Information supplied:
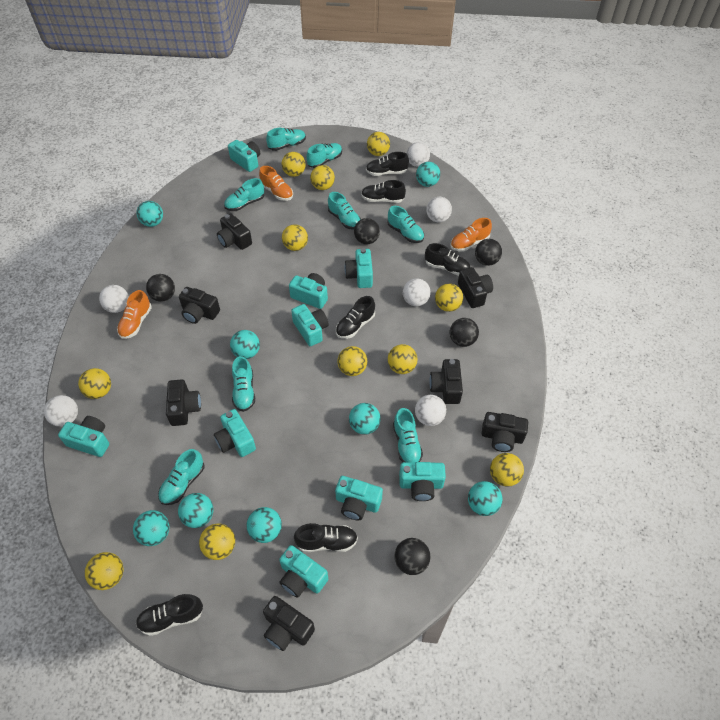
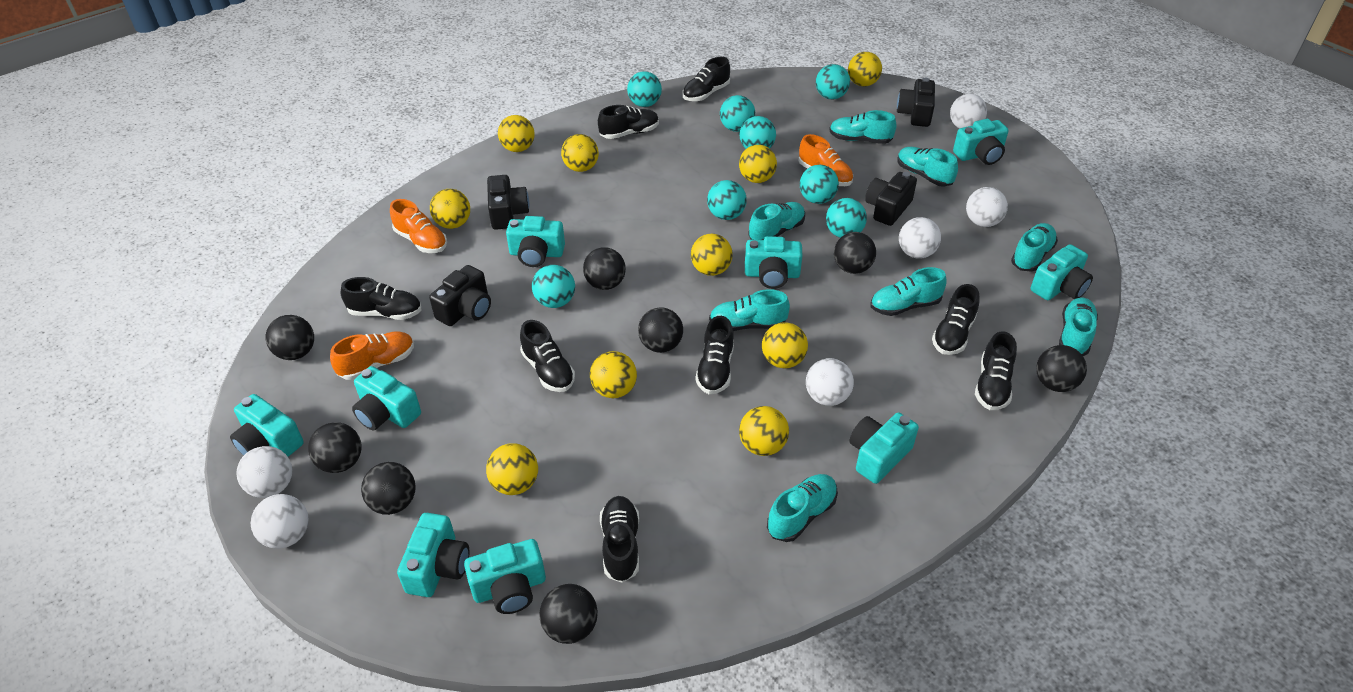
black ball: 5 -> 8
black camera: 7 -> 4
black shoe: 6 -> 8
yellow ball: 11 -> 10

What the task asks:
Pull out all lines of the data with the string "black".

Expected answer:
black ball: 5 -> 8
black camera: 7 -> 4
black shoe: 6 -> 8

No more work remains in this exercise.